Leave out the pictures and repeat everything else in the records exactly.

#### Listed entries
● ● ● ● ●

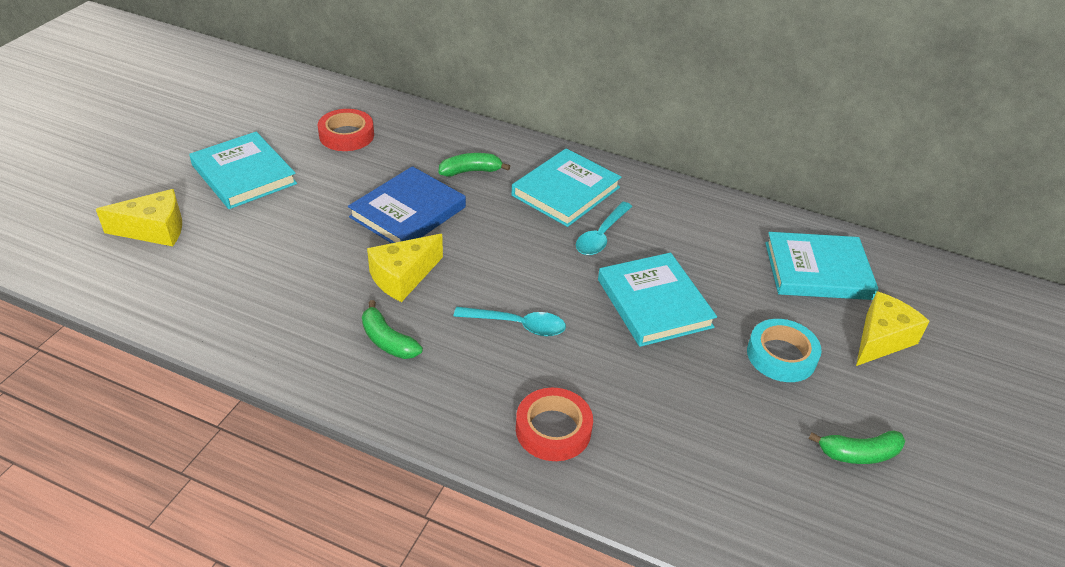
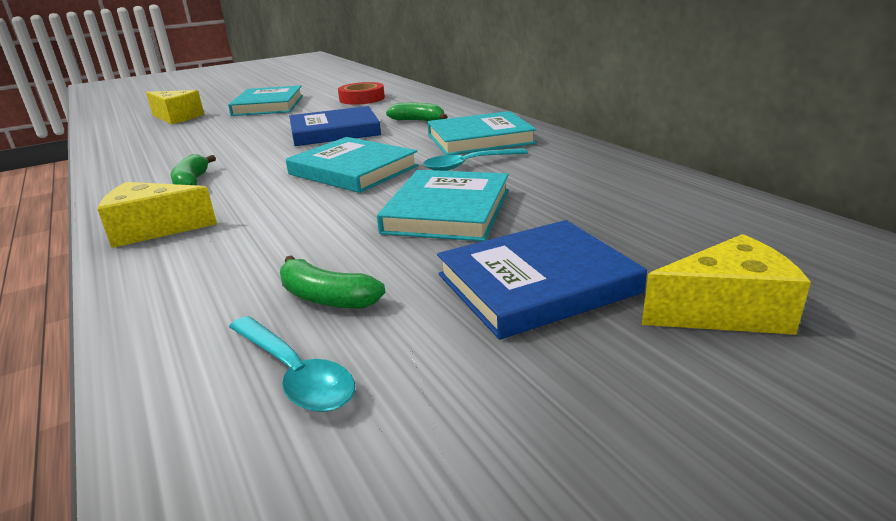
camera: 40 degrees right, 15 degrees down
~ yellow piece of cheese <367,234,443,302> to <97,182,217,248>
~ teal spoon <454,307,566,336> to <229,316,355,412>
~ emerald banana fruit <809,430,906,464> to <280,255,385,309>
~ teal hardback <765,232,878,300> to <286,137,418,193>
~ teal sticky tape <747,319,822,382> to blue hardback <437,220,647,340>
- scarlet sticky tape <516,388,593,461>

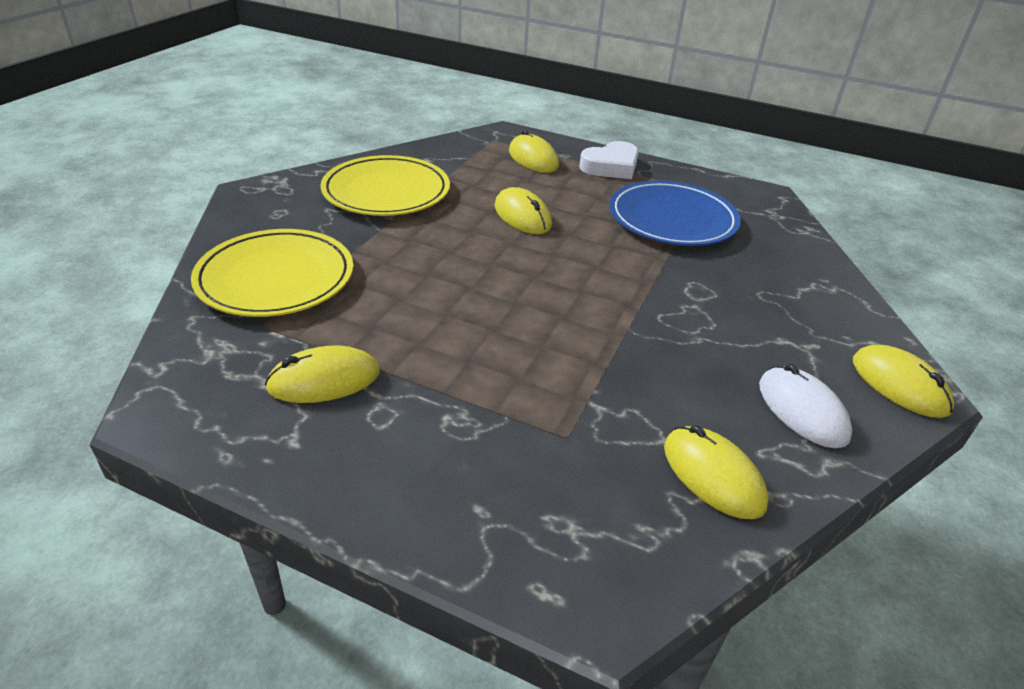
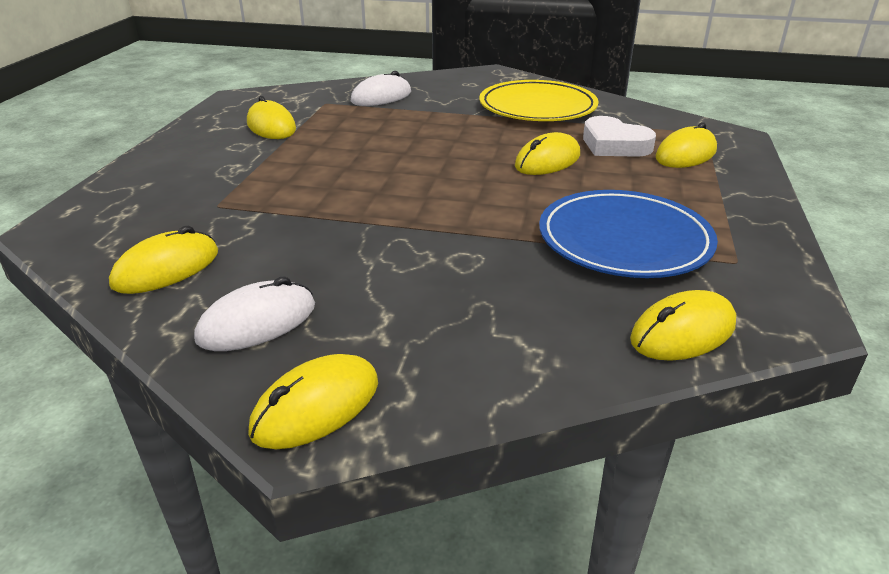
camera: 80 degrees right, 5 degrees down
~ yellow dinner plate <191,229,353,317> to snow-white mouse <351,71,411,106>
~ snow-white heart <579,141,639,179> to <583,116,656,157>
+ yellow mouse <630,290,736,361>

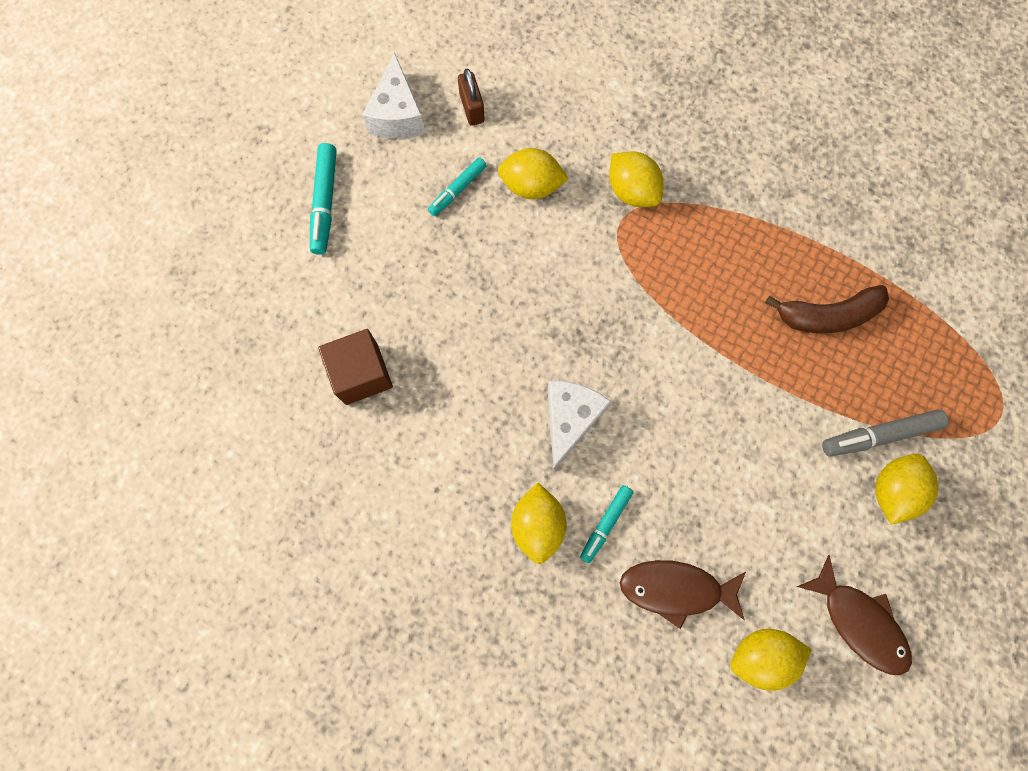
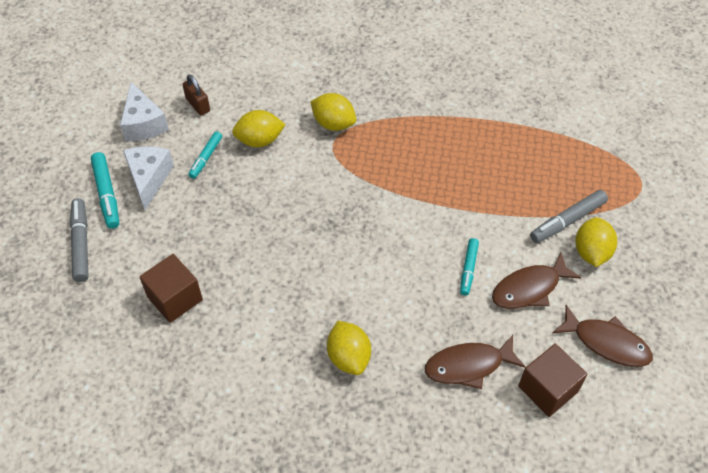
camera: 20 degrees left, 20 degrees down
+ grey felt pen <70,198,89,282>
~ snow-white piece of cheese <548,381,611,469> to <123,147,174,210>
~ teal felt pen <580,485,633,563> to <460,238,479,295>
+ brown fish <492,253,582,309>
~ yellow citrus fruit <731,629,812,691> to brown solid cube <518,344,588,417>
- brown banana fruit <765,285,889,333>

● ● ● ● ●

#### Answer for the task
camera: 40 degrees right, 15 degrees down
~ yellow piece of cheese <367,234,443,302> to <97,182,217,248>
~ teal spoon <454,307,566,336> to <229,316,355,412>
~ emerald banana fruit <809,430,906,464> to <280,255,385,309>
~ teal hardback <765,232,878,300> to <286,137,418,193>
~ teal sticky tape <747,319,822,382> to blue hardback <437,220,647,340>
- scarlet sticky tape <516,388,593,461>

camera: 80 degrees right, 5 degrees down
~ yellow dinner plate <191,229,353,317> to snow-white mouse <351,71,411,106>
~ snow-white heart <579,141,639,179> to <583,116,656,157>
+ yellow mouse <630,290,736,361>

camera: 20 degrees left, 20 degrees down
+ grey felt pen <70,198,89,282>
~ snow-white piece of cheese <548,381,611,469> to <123,147,174,210>
~ teal felt pen <580,485,633,563> to <460,238,479,295>
+ brown fish <492,253,582,309>
~ yellow citrus fruit <731,629,812,691> to brown solid cube <518,344,588,417>
- brown banana fruit <765,285,889,333>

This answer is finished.